(EXERCISE BRIEF) Repeat the data in full and exactly. Leave the pictures out.

(DATA SHOWN)

* * * * * * * * *

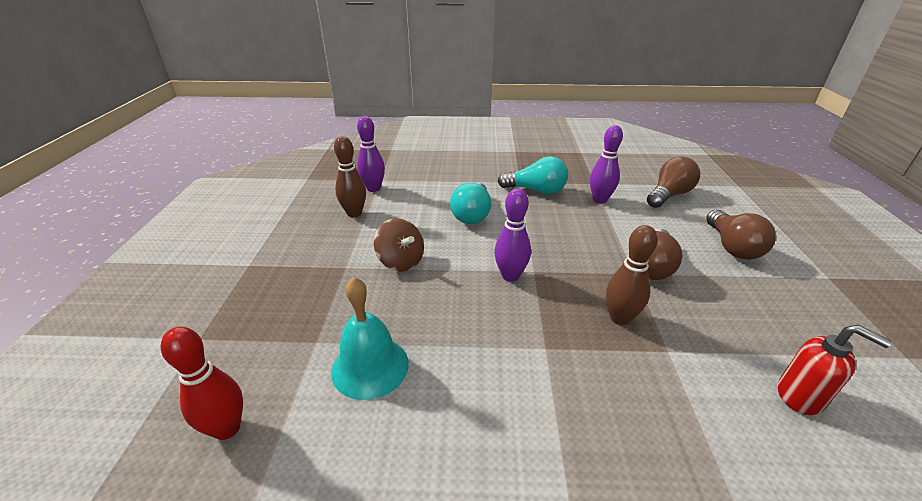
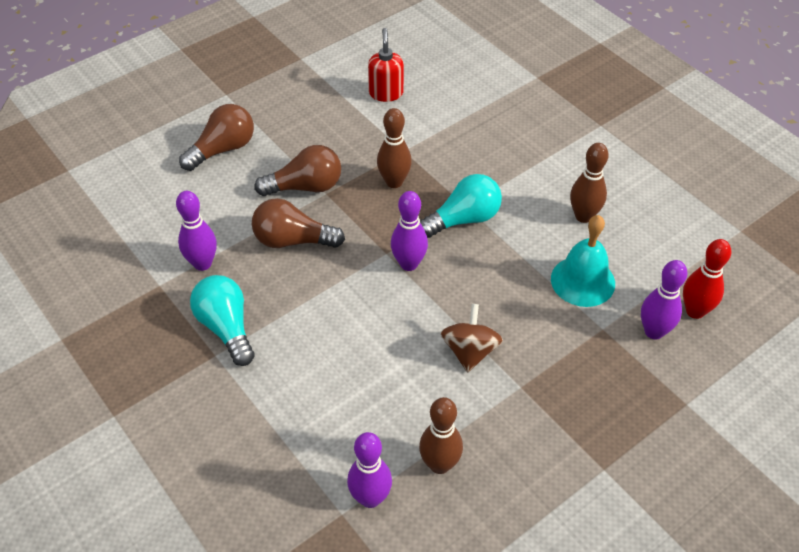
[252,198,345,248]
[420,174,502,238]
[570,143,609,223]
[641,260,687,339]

* * * * * * * * *

(ANSWER BELOW)
[252,198,345,248]
[420,174,502,238]
[570,143,609,223]
[641,260,687,339]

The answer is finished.